Segment Start: Exercise material
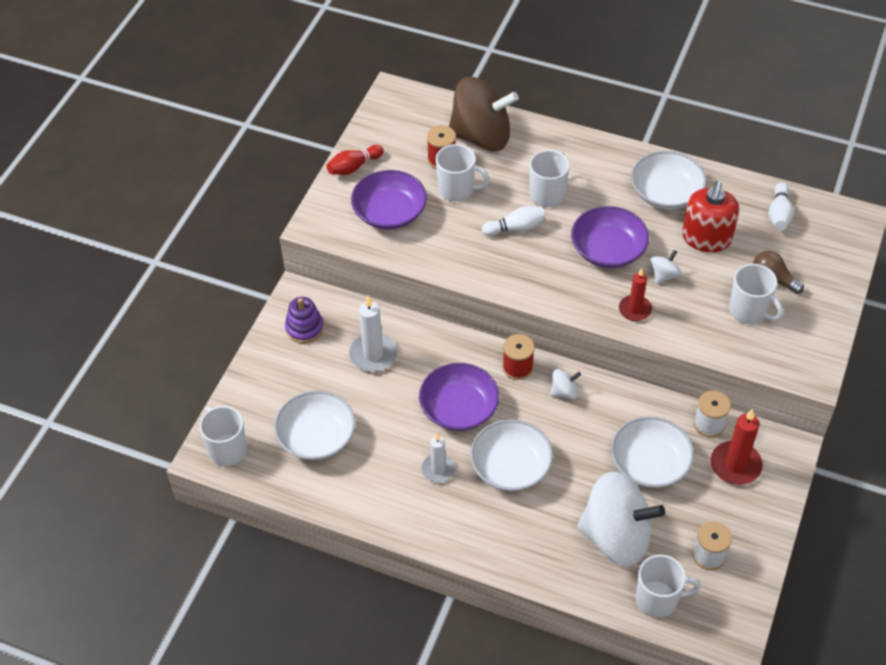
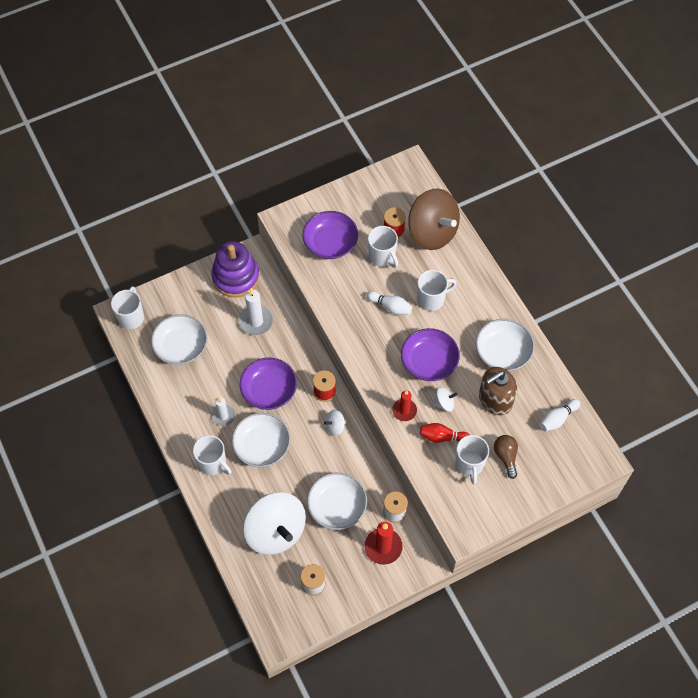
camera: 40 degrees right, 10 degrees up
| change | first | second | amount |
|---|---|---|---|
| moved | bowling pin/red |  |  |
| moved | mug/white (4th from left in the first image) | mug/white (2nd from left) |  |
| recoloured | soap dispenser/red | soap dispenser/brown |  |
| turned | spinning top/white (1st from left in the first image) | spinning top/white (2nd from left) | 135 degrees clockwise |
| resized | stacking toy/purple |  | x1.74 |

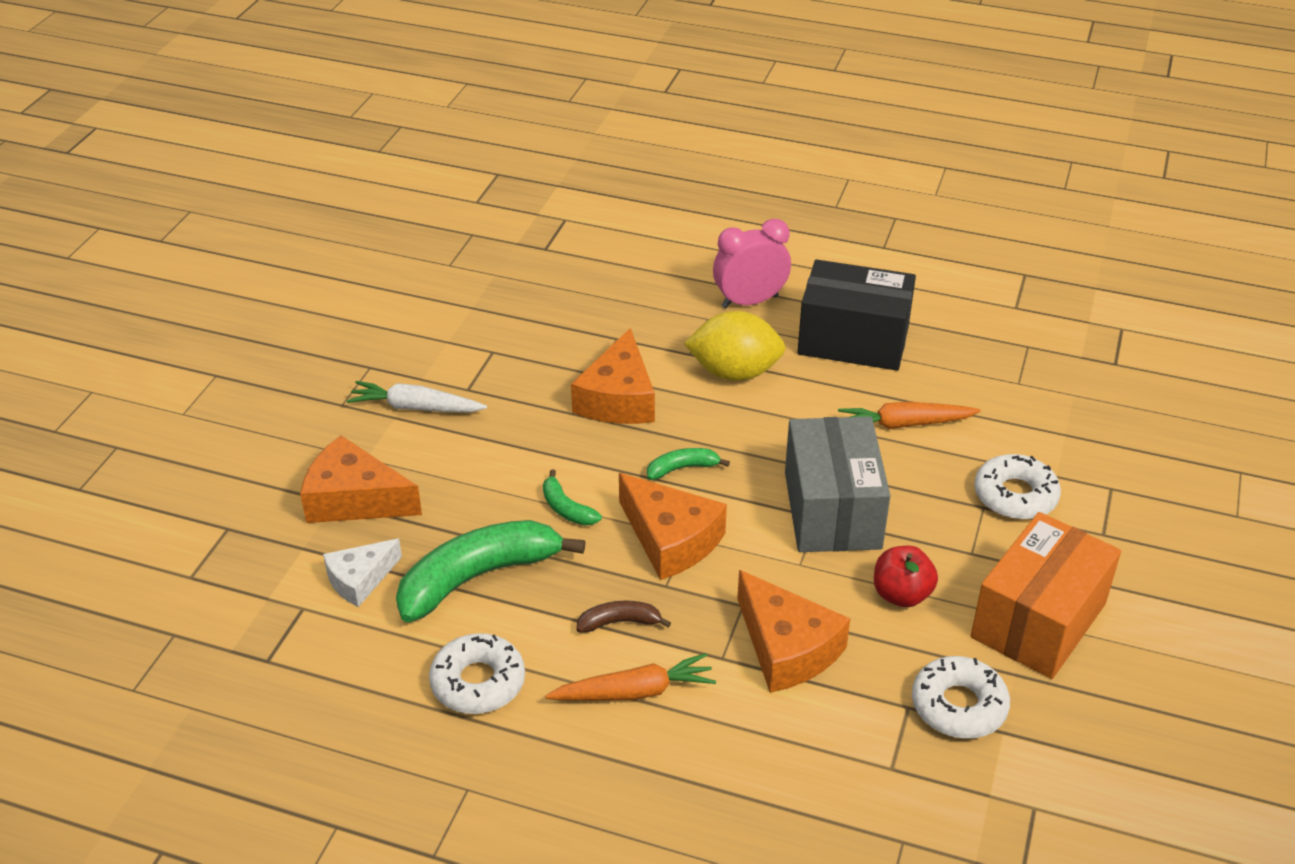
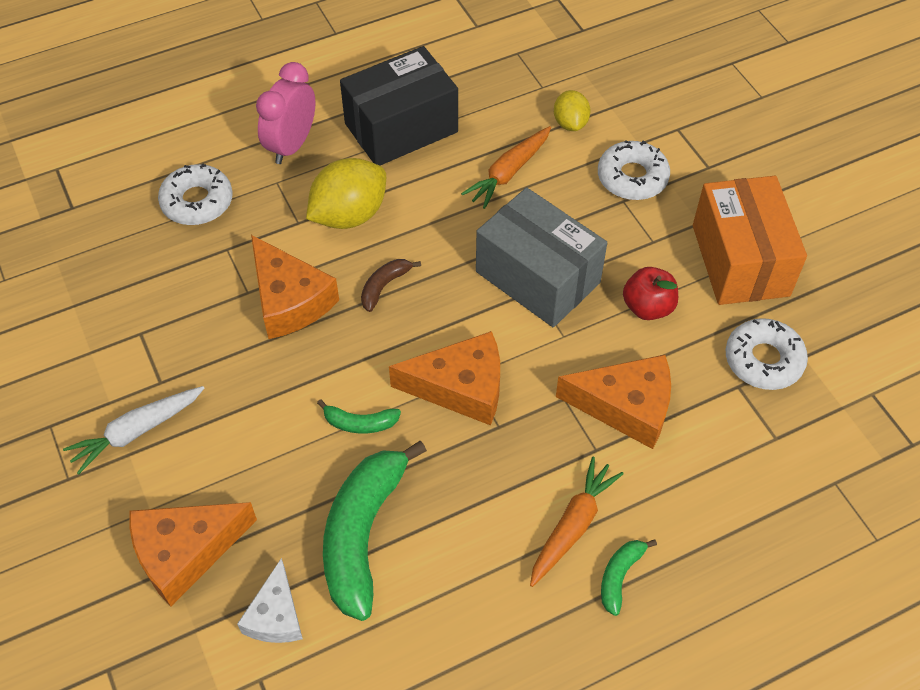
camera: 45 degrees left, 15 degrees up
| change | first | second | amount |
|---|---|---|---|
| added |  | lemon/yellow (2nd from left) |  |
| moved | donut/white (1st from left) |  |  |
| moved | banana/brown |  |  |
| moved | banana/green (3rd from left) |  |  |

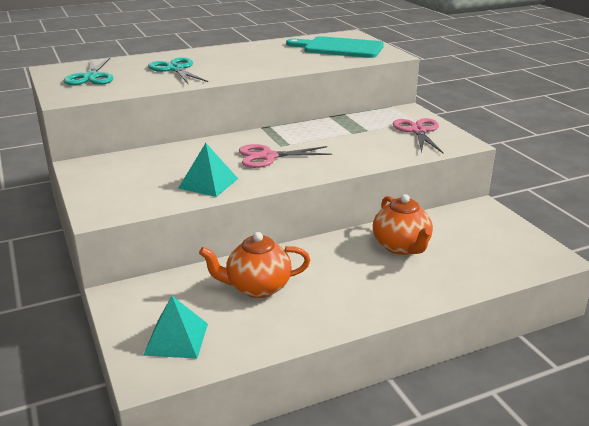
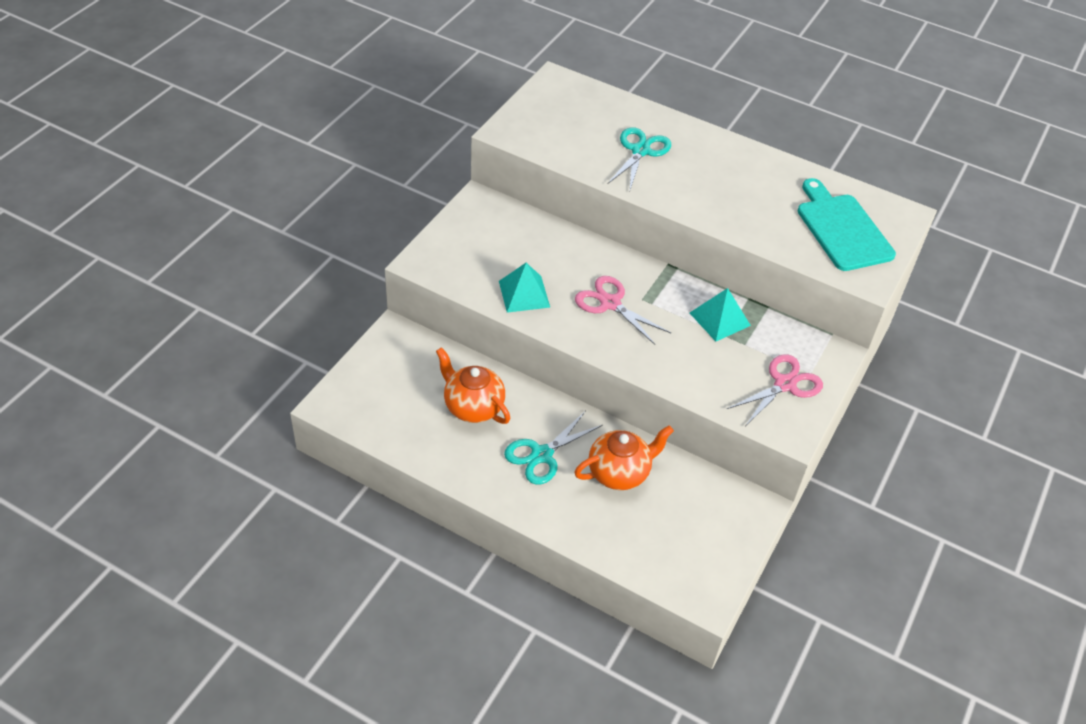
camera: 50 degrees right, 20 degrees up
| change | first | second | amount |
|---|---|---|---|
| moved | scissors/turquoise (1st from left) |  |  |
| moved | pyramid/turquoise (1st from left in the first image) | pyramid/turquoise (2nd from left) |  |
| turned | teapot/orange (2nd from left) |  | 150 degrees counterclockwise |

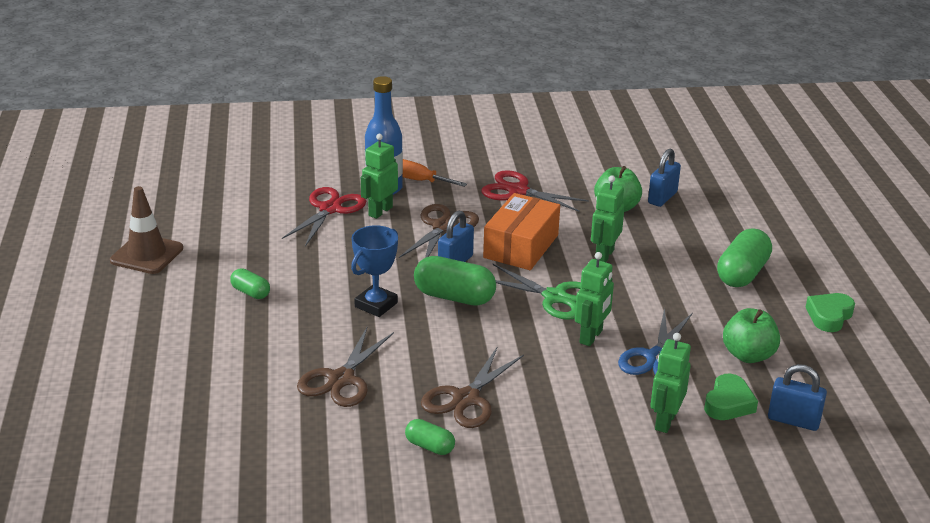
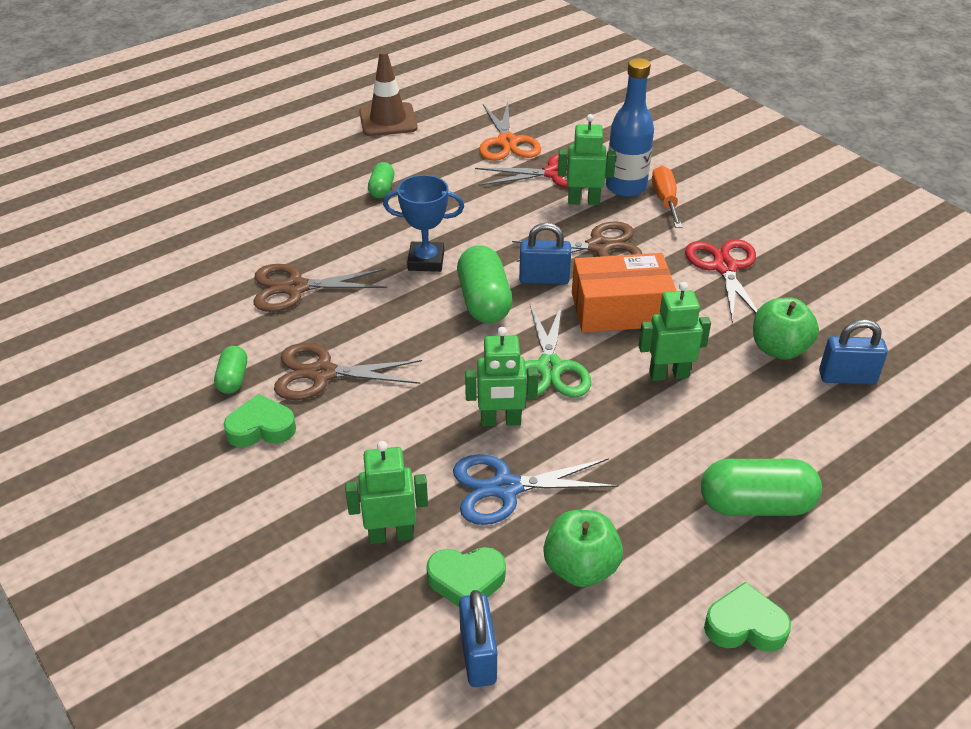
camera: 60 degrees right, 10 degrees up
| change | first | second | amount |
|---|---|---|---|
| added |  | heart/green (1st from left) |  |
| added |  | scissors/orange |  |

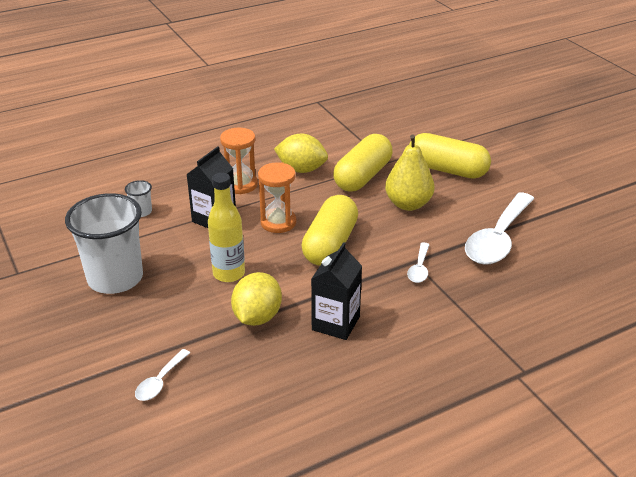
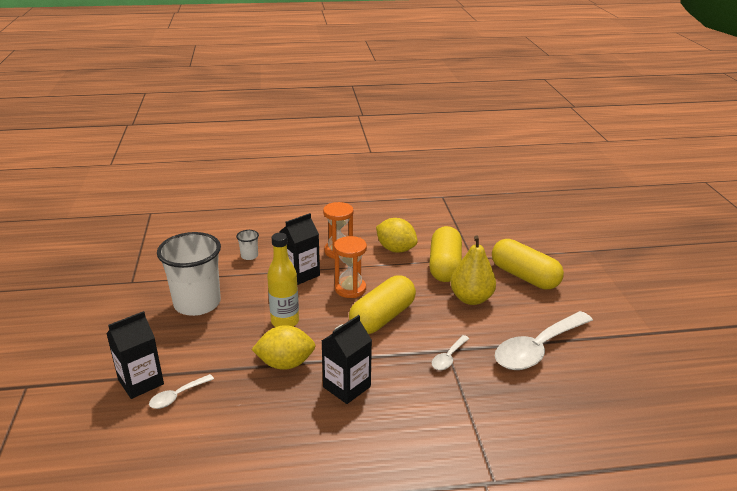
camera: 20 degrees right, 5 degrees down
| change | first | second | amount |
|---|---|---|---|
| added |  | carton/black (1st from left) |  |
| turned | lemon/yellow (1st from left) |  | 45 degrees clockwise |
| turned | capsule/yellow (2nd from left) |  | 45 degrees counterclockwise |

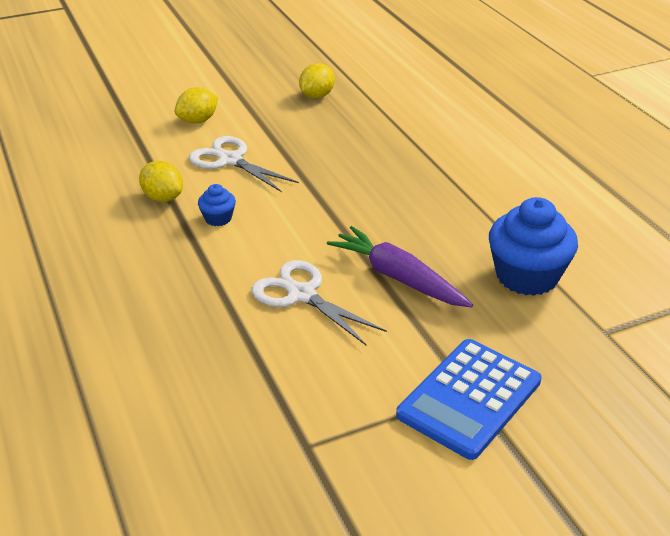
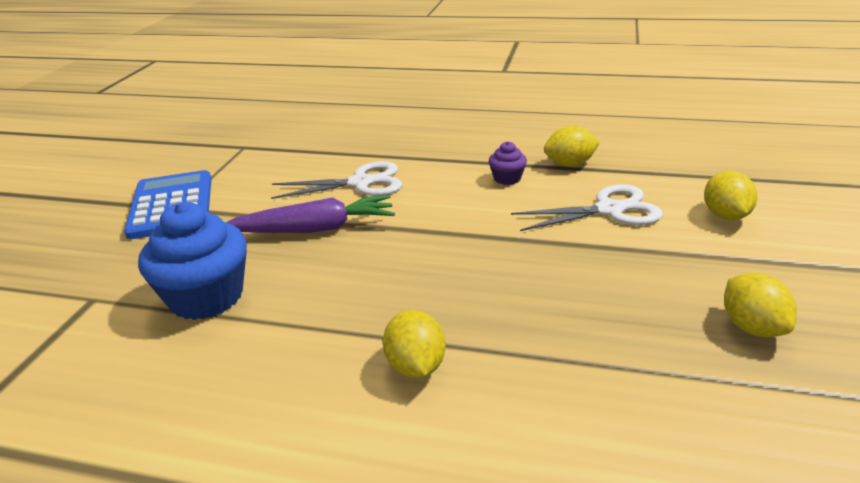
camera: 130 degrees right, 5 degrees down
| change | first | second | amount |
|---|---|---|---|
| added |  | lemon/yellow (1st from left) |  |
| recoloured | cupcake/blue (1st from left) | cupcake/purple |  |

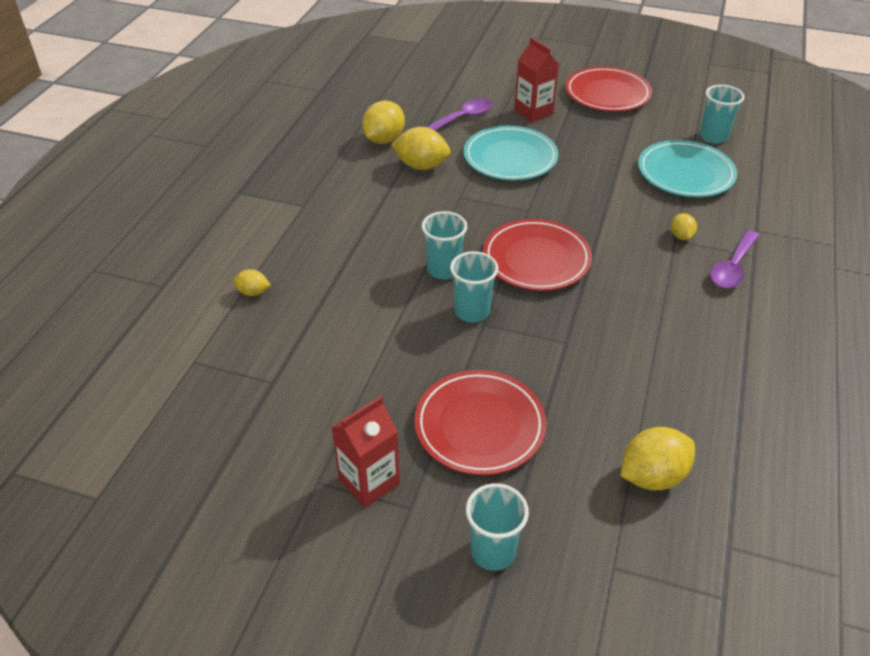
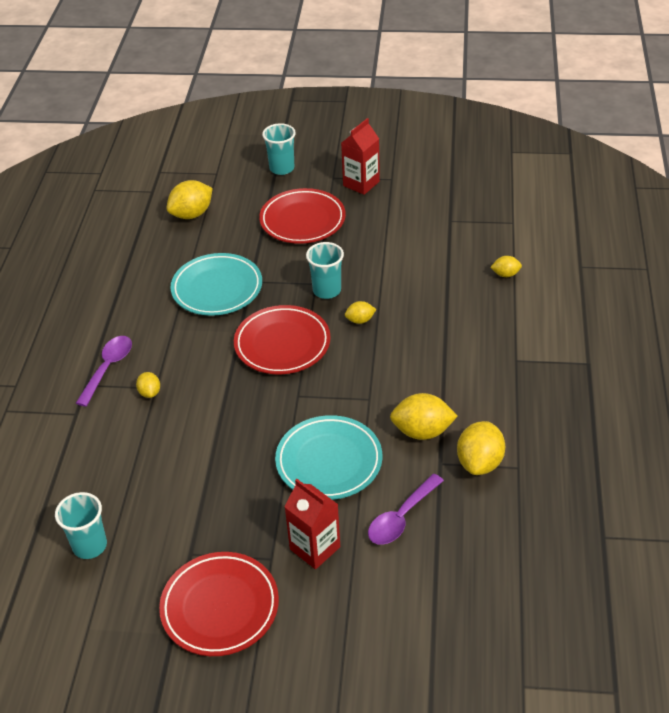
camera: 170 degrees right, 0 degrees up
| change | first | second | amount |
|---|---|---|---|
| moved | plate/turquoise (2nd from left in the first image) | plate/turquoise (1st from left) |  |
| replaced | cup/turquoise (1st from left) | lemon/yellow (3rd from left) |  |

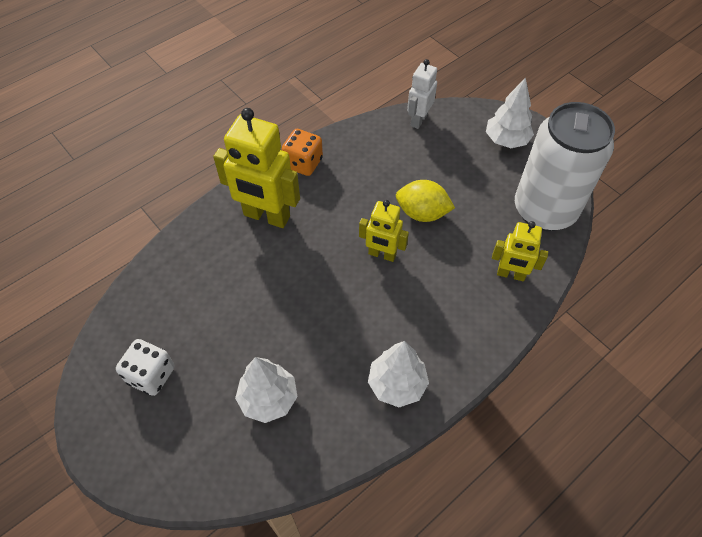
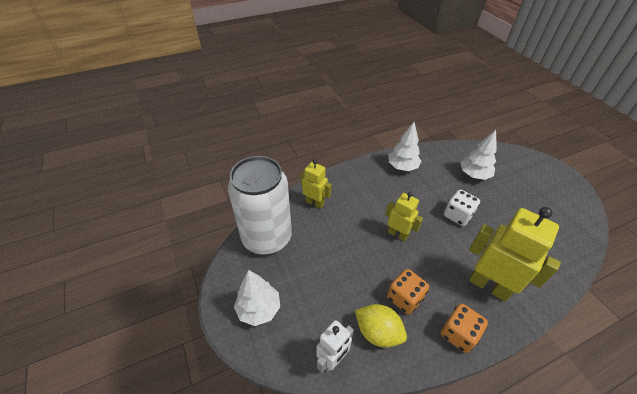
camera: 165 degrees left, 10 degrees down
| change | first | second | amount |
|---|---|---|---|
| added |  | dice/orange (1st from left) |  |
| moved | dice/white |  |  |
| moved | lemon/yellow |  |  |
Segment End: Exercise material
→ **Activity**
In the data above, start at the line that has "moved | mug/white", stop after the line that has "135 degrees clockwise |", and print every line in between exactly as it stands.

→ **Task response**
| moved | mug/white (4th from left in the first image) | mug/white (2nd from left) |  |
| recoloured | soap dispenser/red | soap dispenser/brown |  |
| turned | spinning top/white (1st from left in the first image) | spinning top/white (2nd from left) | 135 degrees clockwise |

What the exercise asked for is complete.